PROMPT: Each record below should be returned exactly, with its pictures left out.

[Change detection outputs]
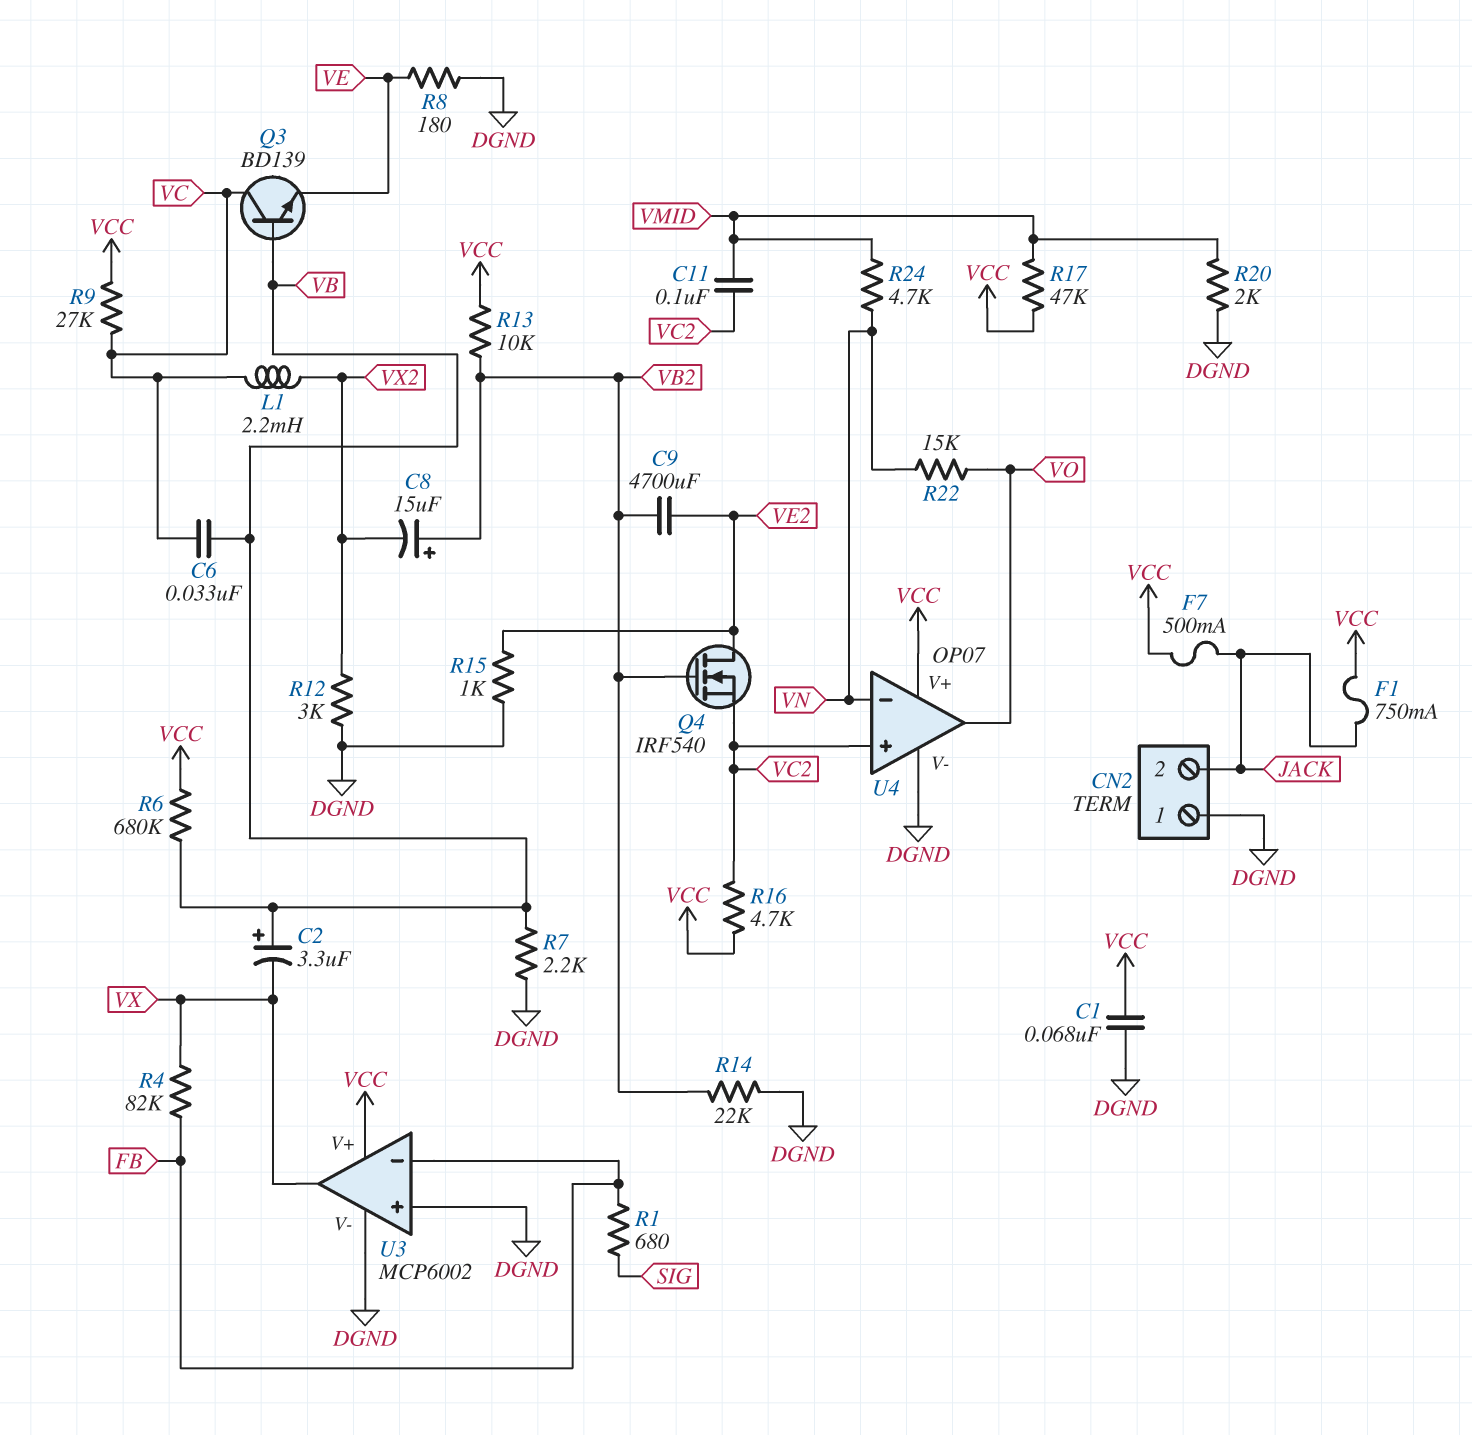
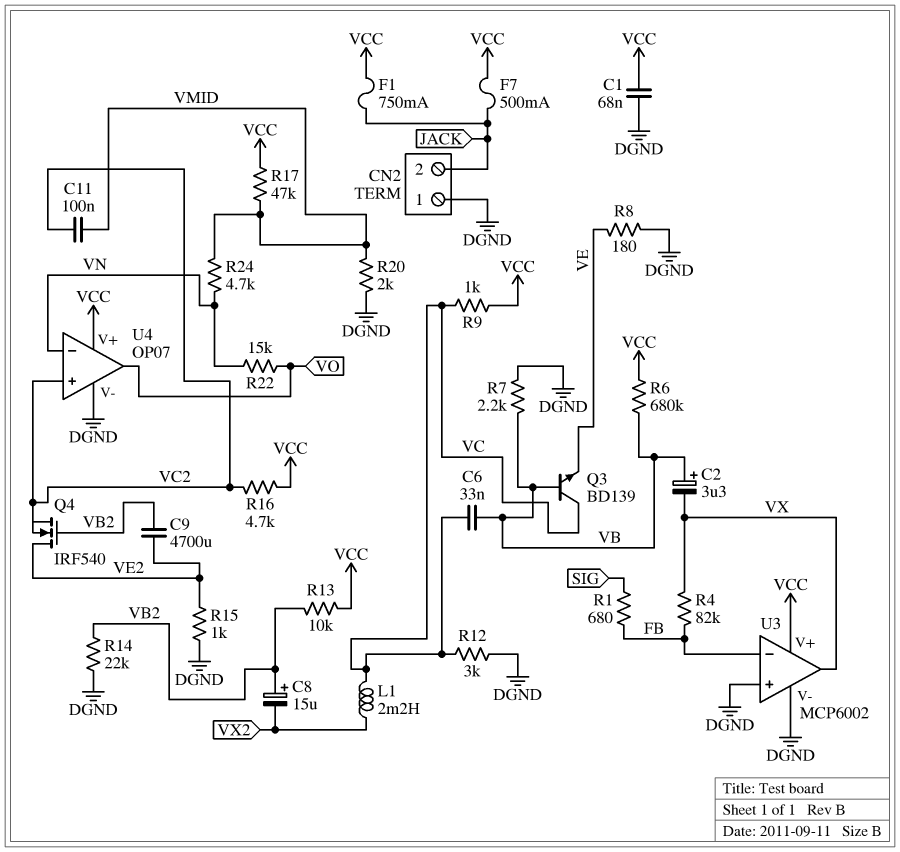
R9: 27k (VC, VCC) -> 1k (VC, VCC)
R12: 3k (DGND, VX2) -> 3k (DGND, VC)

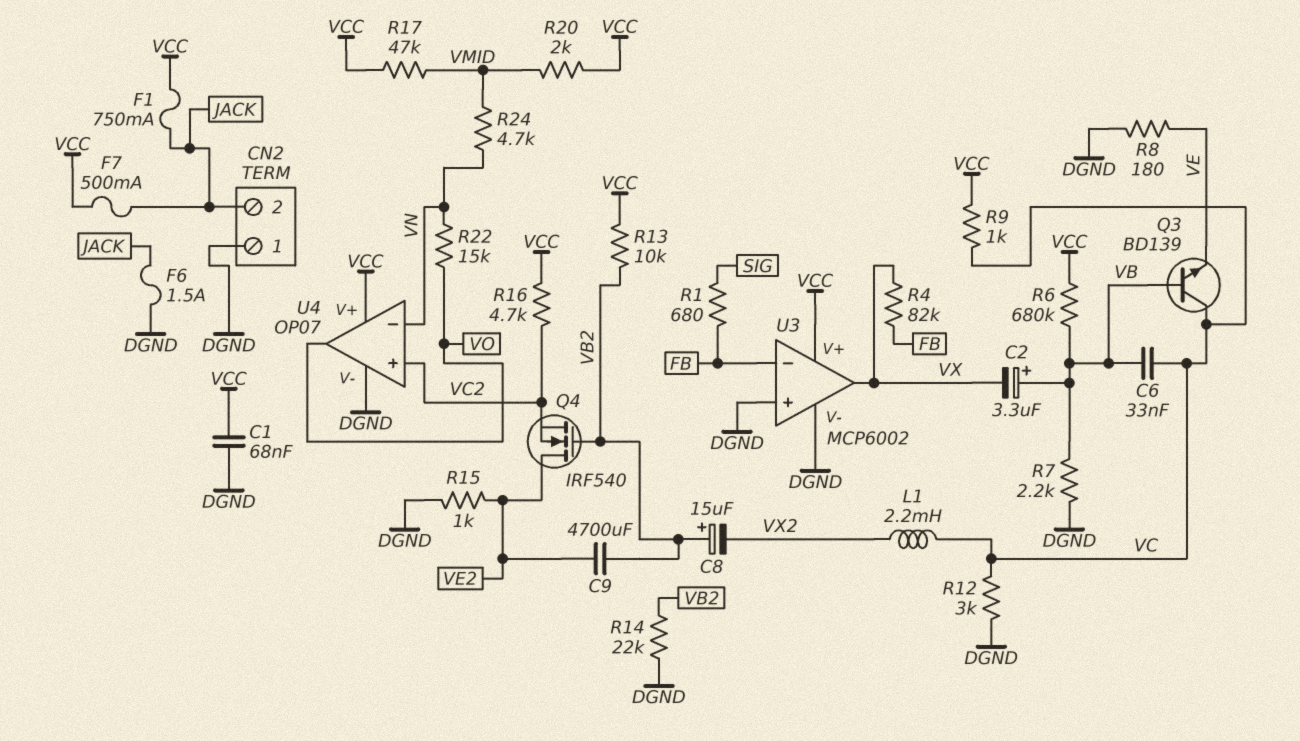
C11: 100nF (VC2, VMID) -> none
F6: none -> 1.5A (DGND, JACK)
R20: 2k (DGND, VMID) -> 2k (VCC, VMID)

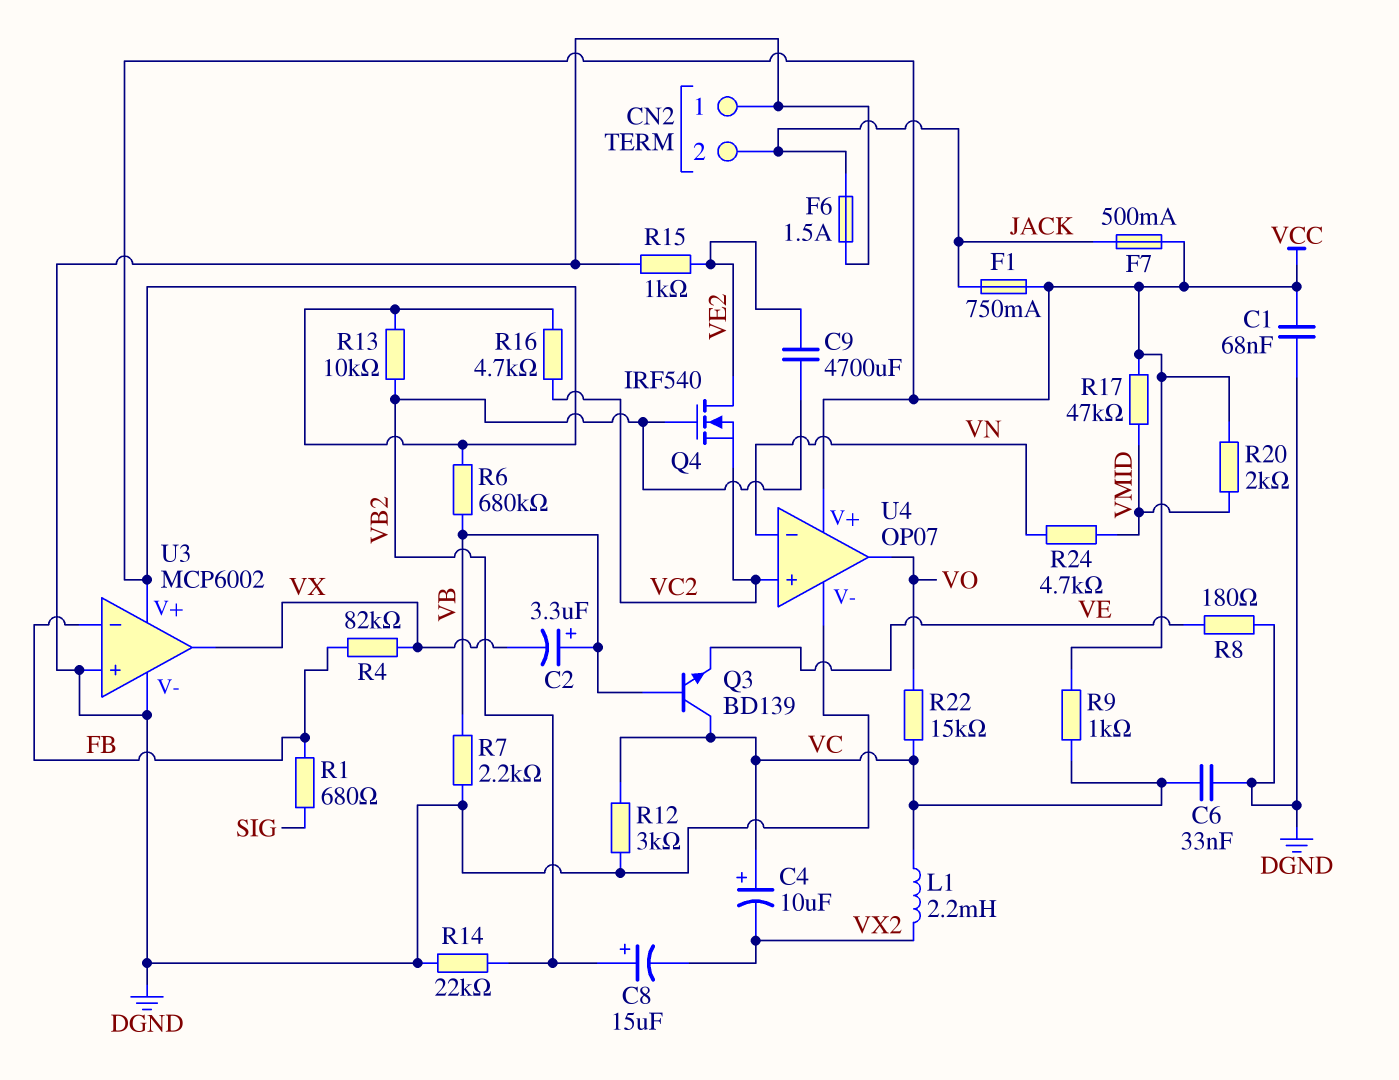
C4: none -> 10uF (plus VC, minus VX2)
C6: 33nF (VB, VC) -> 33nF (DGND, VC)
R22: 15k (VN, VO) -> 15k (VC, VO)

OUTPUT BELOW:
R9: 27k (VC, VCC) -> 1k (VC, VCC)
R12: 3k (DGND, VX2) -> 3k (DGND, VC)

C11: 100nF (VC2, VMID) -> none
F6: none -> 1.5A (DGND, JACK)
R20: 2k (DGND, VMID) -> 2k (VCC, VMID)

C4: none -> 10uF (plus VC, minus VX2)
C6: 33nF (VB, VC) -> 33nF (DGND, VC)
R22: 15k (VN, VO) -> 15k (VC, VO)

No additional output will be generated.